Records supplied: Begin

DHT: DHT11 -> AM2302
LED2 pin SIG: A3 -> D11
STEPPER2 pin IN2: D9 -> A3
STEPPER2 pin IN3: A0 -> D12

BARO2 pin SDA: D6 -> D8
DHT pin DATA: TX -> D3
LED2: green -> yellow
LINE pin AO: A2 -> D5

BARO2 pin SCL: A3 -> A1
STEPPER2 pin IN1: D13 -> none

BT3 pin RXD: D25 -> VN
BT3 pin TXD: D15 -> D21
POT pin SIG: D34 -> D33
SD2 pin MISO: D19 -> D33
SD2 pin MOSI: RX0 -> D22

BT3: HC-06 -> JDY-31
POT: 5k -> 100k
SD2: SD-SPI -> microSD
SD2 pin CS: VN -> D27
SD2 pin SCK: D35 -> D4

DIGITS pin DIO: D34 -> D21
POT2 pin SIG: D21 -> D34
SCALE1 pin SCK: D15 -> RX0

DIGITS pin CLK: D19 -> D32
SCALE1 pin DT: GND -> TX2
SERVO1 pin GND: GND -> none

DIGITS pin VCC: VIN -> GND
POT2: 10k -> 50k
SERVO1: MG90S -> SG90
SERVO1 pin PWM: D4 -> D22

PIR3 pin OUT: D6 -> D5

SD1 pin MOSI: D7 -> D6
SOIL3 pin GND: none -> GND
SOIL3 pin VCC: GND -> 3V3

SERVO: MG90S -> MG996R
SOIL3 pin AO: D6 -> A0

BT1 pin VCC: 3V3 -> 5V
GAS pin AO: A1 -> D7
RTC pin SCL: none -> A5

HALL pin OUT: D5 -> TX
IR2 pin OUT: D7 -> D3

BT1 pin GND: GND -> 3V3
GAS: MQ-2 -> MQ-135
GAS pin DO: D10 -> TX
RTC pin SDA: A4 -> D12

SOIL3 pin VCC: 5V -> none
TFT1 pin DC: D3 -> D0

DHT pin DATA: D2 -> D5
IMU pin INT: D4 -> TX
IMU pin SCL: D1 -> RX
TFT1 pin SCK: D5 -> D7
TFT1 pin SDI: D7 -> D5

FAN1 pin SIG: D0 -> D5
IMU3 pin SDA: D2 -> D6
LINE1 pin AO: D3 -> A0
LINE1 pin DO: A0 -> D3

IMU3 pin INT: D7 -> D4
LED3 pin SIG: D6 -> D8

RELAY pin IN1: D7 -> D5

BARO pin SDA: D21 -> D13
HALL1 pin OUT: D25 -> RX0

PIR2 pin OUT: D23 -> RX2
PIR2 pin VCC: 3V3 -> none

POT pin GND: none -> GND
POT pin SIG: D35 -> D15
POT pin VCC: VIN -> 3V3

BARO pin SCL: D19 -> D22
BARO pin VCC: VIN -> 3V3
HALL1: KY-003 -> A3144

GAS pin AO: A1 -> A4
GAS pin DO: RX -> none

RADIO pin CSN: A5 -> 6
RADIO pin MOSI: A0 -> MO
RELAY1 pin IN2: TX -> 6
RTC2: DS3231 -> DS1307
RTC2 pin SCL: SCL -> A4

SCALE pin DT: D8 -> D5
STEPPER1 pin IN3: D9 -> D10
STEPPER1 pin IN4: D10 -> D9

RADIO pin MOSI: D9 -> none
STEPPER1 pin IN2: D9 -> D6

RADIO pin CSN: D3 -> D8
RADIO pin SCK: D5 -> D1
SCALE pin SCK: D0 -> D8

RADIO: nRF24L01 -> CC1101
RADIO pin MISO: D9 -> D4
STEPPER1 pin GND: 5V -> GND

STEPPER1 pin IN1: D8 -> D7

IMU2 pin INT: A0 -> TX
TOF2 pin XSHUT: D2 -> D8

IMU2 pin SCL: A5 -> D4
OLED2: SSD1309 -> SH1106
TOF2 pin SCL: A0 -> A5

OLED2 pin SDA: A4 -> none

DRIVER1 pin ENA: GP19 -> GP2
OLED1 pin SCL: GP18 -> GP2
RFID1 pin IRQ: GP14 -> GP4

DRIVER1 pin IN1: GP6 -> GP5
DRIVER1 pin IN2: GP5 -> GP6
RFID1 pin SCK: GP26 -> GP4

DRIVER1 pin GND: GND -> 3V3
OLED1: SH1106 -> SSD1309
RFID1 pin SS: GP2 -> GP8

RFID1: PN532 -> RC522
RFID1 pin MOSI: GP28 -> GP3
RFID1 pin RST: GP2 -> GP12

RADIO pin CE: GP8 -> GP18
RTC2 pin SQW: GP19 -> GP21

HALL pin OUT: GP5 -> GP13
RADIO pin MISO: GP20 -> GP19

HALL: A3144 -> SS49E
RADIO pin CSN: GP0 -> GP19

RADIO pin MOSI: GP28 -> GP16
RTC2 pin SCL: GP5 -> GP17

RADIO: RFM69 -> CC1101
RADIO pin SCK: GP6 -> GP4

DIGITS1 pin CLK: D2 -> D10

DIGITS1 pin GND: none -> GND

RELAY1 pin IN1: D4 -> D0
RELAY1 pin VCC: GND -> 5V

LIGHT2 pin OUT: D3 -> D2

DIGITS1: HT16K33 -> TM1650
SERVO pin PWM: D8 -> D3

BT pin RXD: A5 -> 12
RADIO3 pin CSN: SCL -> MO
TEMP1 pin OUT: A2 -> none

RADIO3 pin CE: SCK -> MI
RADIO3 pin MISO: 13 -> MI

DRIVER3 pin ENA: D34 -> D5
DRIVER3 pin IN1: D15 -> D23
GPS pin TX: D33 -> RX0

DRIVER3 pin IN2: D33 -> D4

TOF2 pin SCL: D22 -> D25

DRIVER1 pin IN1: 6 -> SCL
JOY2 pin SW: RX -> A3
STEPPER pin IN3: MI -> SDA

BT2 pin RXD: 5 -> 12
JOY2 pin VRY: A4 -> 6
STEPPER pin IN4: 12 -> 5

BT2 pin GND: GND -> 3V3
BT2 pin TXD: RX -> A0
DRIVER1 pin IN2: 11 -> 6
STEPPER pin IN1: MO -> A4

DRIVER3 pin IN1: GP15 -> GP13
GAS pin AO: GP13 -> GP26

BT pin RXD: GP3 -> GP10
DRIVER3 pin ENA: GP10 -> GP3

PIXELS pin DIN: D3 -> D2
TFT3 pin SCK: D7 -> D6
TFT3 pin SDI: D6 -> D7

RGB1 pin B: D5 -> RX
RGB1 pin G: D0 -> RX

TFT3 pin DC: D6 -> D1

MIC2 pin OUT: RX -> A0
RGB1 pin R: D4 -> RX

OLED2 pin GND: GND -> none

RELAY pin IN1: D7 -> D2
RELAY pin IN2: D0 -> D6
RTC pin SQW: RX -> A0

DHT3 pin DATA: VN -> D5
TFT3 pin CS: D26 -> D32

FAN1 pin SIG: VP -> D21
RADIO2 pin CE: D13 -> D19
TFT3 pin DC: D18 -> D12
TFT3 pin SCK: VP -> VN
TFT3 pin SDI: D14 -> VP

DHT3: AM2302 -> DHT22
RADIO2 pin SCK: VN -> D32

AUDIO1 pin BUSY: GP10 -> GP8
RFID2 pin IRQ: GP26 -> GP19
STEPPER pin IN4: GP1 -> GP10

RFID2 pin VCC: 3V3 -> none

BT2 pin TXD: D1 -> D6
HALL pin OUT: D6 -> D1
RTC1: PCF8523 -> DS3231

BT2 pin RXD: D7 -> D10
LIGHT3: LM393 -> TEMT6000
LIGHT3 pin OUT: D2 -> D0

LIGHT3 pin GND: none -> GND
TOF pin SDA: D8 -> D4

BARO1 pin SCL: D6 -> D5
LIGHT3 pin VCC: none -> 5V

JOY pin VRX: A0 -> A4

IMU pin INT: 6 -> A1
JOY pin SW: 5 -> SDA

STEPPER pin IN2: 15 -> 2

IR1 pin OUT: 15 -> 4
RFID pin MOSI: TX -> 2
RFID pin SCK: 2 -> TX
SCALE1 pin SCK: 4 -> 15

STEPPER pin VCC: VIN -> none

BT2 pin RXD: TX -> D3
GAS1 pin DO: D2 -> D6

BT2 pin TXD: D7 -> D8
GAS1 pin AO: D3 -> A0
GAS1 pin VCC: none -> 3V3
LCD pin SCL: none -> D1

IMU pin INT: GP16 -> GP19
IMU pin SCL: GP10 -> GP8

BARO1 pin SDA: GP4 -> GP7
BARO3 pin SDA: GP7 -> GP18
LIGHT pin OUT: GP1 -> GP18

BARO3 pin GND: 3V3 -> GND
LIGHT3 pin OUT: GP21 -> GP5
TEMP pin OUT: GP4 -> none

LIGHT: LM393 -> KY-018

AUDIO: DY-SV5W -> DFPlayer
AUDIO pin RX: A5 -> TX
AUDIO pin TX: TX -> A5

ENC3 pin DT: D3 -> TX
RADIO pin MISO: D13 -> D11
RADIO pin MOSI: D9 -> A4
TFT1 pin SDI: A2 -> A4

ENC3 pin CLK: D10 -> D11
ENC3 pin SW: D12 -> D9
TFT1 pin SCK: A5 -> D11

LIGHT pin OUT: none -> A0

Records supplied: End

▶ **Task to carry out**
Retype exactly the lines from the start of the entries through the one with "RADIO pin MISO: D9 -> D4"; include both ends.

▶ **Solved problem**
DHT: DHT11 -> AM2302
LED2 pin SIG: A3 -> D11
STEPPER2 pin IN2: D9 -> A3
STEPPER2 pin IN3: A0 -> D12

BARO2 pin SDA: D6 -> D8
DHT pin DATA: TX -> D3
LED2: green -> yellow
LINE pin AO: A2 -> D5

BARO2 pin SCL: A3 -> A1
STEPPER2 pin IN1: D13 -> none

BT3 pin RXD: D25 -> VN
BT3 pin TXD: D15 -> D21
POT pin SIG: D34 -> D33
SD2 pin MISO: D19 -> D33
SD2 pin MOSI: RX0 -> D22

BT3: HC-06 -> JDY-31
POT: 5k -> 100k
SD2: SD-SPI -> microSD
SD2 pin CS: VN -> D27
SD2 pin SCK: D35 -> D4

DIGITS pin DIO: D34 -> D21
POT2 pin SIG: D21 -> D34
SCALE1 pin SCK: D15 -> RX0

DIGITS pin CLK: D19 -> D32
SCALE1 pin DT: GND -> TX2
SERVO1 pin GND: GND -> none

DIGITS pin VCC: VIN -> GND
POT2: 10k -> 50k
SERVO1: MG90S -> SG90
SERVO1 pin PWM: D4 -> D22

PIR3 pin OUT: D6 -> D5

SD1 pin MOSI: D7 -> D6
SOIL3 pin GND: none -> GND
SOIL3 pin VCC: GND -> 3V3

SERVO: MG90S -> MG996R
SOIL3 pin AO: D6 -> A0

BT1 pin VCC: 3V3 -> 5V
GAS pin AO: A1 -> D7
RTC pin SCL: none -> A5

HALL pin OUT: D5 -> TX
IR2 pin OUT: D7 -> D3

BT1 pin GND: GND -> 3V3
GAS: MQ-2 -> MQ-135
GAS pin DO: D10 -> TX
RTC pin SDA: A4 -> D12

SOIL3 pin VCC: 5V -> none
TFT1 pin DC: D3 -> D0

DHT pin DATA: D2 -> D5
IMU pin INT: D4 -> TX
IMU pin SCL: D1 -> RX
TFT1 pin SCK: D5 -> D7
TFT1 pin SDI: D7 -> D5

FAN1 pin SIG: D0 -> D5
IMU3 pin SDA: D2 -> D6
LINE1 pin AO: D3 -> A0
LINE1 pin DO: A0 -> D3

IMU3 pin INT: D7 -> D4
LED3 pin SIG: D6 -> D8

RELAY pin IN1: D7 -> D5

BARO pin SDA: D21 -> D13
HALL1 pin OUT: D25 -> RX0

PIR2 pin OUT: D23 -> RX2
PIR2 pin VCC: 3V3 -> none

POT pin GND: none -> GND
POT pin SIG: D35 -> D15
POT pin VCC: VIN -> 3V3

BARO pin SCL: D19 -> D22
BARO pin VCC: VIN -> 3V3
HALL1: KY-003 -> A3144

GAS pin AO: A1 -> A4
GAS pin DO: RX -> none

RADIO pin CSN: A5 -> 6
RADIO pin MOSI: A0 -> MO
RELAY1 pin IN2: TX -> 6
RTC2: DS3231 -> DS1307
RTC2 pin SCL: SCL -> A4

SCALE pin DT: D8 -> D5
STEPPER1 pin IN3: D9 -> D10
STEPPER1 pin IN4: D10 -> D9

RADIO pin MOSI: D9 -> none
STEPPER1 pin IN2: D9 -> D6

RADIO pin CSN: D3 -> D8
RADIO pin SCK: D5 -> D1
SCALE pin SCK: D0 -> D8

RADIO: nRF24L01 -> CC1101
RADIO pin MISO: D9 -> D4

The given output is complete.